# WHAT IS NEEDED:
Every line from the one containing "(285, 153) = (294, 150): red" to the end of the listing below should be transcribed exactly, and no line outside that span should appear.

# INFORMATION SHOWN:
========
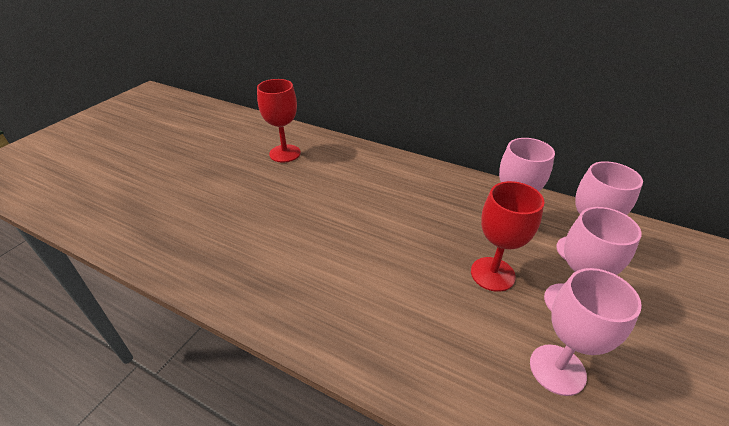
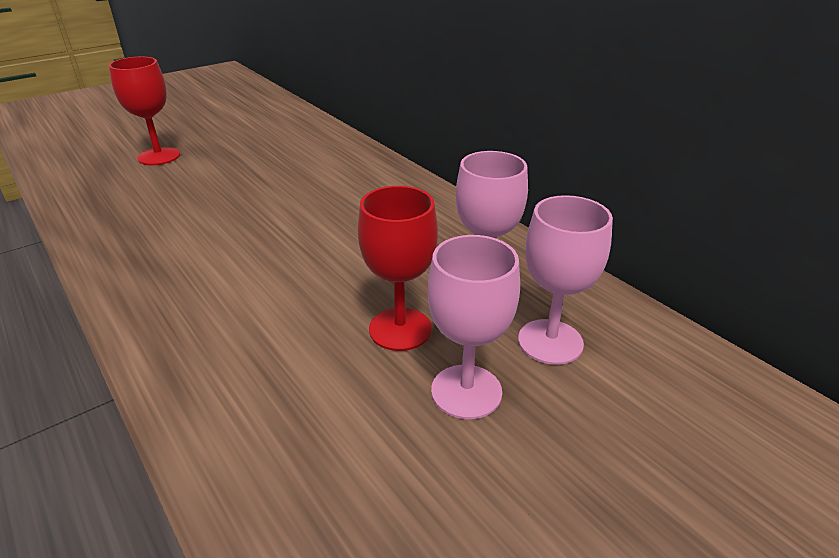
camera: 25 degrees right, 5 degrees down
(285, 153) = (294, 150): red goblet -> red goblet (159, 156)
(557, 369) = (365, 453): pink goblet -> none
========
# FINISHED EXERCISE:
(285, 153) = (294, 150): red goblet -> red goblet (159, 156)
(557, 369) = (365, 453): pink goblet -> none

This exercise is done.